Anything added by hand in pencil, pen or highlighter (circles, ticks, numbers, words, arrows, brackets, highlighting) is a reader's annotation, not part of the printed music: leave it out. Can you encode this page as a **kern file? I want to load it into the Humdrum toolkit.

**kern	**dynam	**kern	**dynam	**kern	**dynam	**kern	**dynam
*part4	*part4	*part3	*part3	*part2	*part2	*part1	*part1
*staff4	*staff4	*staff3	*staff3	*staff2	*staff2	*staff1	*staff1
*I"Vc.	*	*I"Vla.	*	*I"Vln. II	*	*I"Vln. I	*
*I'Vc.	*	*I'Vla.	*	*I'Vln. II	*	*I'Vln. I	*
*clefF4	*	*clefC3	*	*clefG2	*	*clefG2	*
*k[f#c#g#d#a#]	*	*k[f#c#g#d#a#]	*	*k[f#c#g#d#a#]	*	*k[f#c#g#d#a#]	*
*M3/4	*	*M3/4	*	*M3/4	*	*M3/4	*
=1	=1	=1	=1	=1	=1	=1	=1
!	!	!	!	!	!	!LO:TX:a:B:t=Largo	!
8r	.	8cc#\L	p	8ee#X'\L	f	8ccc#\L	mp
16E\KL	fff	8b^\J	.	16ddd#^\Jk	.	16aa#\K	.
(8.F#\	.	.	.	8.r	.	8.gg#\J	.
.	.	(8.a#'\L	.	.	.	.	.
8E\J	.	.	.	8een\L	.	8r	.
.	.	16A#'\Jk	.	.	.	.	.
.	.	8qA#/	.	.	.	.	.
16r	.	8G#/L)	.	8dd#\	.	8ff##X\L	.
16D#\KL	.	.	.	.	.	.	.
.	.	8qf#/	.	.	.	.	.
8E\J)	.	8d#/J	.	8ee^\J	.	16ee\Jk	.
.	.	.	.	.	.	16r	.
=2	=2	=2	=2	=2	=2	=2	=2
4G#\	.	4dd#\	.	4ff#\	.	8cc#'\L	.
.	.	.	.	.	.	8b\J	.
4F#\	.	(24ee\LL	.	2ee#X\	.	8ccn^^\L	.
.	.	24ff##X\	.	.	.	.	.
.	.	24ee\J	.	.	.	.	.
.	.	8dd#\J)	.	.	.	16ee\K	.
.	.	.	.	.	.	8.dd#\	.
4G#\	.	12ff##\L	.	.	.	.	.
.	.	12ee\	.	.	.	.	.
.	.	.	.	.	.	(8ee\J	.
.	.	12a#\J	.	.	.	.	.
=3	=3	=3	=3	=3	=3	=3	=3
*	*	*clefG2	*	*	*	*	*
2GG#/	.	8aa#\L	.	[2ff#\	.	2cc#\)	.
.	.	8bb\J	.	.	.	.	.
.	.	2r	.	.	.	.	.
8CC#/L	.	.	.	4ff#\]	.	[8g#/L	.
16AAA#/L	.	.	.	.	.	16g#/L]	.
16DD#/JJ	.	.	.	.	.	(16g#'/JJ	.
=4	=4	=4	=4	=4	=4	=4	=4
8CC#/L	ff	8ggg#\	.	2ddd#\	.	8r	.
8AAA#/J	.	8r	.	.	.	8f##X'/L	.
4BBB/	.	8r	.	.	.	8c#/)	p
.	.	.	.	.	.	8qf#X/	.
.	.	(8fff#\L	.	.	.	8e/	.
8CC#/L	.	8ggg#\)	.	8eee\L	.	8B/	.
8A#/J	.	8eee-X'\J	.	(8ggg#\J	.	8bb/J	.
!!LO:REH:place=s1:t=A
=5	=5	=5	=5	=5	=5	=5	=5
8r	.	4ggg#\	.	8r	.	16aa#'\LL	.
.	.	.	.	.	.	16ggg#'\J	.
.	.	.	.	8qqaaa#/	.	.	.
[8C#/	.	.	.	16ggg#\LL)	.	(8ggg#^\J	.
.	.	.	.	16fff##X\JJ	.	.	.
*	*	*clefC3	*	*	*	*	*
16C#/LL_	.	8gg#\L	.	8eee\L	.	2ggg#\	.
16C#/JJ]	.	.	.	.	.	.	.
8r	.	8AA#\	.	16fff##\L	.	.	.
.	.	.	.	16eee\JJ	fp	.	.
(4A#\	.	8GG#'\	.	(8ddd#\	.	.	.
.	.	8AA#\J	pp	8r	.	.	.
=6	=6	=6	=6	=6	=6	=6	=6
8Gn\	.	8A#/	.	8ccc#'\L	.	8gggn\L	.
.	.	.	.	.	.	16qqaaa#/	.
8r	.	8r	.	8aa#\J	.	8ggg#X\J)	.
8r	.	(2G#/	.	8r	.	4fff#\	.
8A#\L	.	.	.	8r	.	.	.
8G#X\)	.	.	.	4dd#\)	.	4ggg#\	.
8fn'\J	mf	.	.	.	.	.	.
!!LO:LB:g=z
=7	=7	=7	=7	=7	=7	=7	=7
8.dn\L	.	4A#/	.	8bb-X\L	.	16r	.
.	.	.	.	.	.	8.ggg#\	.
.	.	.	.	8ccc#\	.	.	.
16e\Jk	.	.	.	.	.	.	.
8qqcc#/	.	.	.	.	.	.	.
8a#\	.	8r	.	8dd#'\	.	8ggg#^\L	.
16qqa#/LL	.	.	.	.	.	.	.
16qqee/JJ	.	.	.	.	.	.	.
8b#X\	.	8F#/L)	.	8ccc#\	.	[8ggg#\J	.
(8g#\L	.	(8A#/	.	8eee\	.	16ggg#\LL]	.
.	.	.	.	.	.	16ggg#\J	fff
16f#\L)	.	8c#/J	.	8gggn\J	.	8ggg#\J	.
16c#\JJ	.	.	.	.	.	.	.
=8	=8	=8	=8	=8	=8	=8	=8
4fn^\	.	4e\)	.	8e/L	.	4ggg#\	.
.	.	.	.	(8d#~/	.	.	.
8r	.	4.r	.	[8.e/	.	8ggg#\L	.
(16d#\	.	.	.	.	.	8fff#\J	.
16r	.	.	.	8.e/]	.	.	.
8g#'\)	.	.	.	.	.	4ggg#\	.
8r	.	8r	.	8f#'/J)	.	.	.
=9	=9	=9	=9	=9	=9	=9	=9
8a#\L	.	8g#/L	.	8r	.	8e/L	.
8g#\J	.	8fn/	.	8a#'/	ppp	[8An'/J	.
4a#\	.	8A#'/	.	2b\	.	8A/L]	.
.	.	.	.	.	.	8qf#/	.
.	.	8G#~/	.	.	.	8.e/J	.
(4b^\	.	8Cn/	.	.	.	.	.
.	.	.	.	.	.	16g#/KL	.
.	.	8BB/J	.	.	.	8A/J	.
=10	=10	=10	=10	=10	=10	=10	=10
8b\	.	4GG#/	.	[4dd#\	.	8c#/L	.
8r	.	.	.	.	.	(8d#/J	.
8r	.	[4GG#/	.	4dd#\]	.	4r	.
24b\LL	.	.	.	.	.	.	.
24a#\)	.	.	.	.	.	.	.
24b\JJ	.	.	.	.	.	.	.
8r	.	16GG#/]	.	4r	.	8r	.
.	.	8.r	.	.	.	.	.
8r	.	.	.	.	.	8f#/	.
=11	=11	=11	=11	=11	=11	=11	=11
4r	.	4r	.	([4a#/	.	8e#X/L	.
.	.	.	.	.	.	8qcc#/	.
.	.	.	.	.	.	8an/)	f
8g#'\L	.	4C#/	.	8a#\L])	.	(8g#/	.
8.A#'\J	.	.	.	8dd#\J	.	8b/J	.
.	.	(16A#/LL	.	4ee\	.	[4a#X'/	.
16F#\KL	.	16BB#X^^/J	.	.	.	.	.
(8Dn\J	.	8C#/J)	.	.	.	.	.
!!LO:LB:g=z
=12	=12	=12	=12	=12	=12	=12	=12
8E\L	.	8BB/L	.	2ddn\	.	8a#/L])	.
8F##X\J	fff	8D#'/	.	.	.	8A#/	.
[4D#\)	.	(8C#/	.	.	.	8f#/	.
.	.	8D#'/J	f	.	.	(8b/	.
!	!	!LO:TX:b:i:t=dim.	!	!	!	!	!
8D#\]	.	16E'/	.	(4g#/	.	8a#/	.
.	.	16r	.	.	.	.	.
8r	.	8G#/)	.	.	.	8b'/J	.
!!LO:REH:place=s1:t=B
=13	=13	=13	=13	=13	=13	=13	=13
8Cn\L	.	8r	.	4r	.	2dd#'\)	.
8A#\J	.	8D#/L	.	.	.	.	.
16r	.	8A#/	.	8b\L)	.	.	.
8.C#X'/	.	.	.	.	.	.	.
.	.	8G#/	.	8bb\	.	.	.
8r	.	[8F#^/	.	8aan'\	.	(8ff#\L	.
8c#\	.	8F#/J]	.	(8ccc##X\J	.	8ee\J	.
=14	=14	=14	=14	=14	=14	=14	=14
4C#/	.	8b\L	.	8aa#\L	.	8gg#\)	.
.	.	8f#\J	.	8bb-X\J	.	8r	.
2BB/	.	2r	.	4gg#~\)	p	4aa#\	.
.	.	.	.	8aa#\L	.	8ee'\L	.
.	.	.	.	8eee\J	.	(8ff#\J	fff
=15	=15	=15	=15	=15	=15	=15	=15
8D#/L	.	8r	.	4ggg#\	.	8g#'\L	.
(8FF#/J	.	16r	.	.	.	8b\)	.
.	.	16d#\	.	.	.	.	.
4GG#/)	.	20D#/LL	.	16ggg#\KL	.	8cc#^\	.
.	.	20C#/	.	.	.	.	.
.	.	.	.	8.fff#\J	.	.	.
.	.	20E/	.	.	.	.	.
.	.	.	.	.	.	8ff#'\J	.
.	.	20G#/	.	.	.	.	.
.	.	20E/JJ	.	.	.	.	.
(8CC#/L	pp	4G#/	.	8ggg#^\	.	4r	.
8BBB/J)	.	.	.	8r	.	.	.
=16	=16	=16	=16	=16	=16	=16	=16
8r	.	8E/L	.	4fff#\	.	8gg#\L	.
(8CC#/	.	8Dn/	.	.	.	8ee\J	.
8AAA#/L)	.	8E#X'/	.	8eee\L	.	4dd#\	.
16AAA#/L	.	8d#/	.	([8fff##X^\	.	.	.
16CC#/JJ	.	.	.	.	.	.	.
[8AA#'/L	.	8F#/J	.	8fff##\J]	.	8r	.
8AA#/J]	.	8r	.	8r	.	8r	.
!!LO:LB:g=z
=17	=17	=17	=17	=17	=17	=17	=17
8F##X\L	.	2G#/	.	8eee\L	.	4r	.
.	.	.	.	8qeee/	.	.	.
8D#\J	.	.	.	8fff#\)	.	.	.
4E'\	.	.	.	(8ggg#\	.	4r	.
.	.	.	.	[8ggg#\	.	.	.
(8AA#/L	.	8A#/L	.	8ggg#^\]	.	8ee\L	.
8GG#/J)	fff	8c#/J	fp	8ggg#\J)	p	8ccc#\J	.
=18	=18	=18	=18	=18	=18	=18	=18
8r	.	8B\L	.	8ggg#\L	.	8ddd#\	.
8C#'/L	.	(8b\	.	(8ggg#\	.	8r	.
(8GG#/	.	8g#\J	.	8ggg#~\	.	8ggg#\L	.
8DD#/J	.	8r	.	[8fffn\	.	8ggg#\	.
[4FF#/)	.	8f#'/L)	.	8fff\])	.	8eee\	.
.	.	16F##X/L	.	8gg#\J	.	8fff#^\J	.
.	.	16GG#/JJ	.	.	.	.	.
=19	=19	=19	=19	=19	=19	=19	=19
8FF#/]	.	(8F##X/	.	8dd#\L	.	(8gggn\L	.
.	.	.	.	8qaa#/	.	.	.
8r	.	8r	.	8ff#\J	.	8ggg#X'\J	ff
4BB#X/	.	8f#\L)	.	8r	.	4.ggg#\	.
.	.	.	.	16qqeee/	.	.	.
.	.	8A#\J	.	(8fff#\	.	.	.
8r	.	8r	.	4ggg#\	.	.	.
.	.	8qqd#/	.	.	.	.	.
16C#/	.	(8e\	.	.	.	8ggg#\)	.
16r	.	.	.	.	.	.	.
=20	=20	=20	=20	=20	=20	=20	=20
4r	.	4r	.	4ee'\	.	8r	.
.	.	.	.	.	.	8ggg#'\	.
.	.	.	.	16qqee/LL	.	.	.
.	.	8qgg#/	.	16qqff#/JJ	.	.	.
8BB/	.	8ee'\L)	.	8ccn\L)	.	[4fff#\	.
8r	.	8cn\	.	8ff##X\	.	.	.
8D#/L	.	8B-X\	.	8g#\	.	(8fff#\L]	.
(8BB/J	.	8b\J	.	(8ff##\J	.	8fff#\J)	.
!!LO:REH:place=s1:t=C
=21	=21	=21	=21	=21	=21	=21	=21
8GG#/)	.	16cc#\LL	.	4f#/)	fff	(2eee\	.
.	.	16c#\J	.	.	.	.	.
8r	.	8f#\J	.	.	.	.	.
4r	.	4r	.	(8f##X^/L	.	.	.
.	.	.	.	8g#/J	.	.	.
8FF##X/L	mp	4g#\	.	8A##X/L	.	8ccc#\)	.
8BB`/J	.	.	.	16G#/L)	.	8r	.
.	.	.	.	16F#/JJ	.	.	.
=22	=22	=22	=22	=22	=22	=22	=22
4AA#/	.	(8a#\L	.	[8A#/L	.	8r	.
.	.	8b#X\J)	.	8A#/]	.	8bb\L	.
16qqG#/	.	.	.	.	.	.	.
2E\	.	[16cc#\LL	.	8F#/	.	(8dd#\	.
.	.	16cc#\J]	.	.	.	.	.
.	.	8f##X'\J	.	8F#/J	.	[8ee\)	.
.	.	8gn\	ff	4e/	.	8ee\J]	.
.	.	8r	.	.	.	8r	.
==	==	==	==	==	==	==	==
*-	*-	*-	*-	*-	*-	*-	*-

# [TASK DIRECTIONS]
Extract every line from the entries above that contains the string "place".

# [TASK SOLUTION]
!!LO:REH:place=s1:t=A
!!LO:REH:place=s1:t=B
!!LO:REH:place=s1:t=C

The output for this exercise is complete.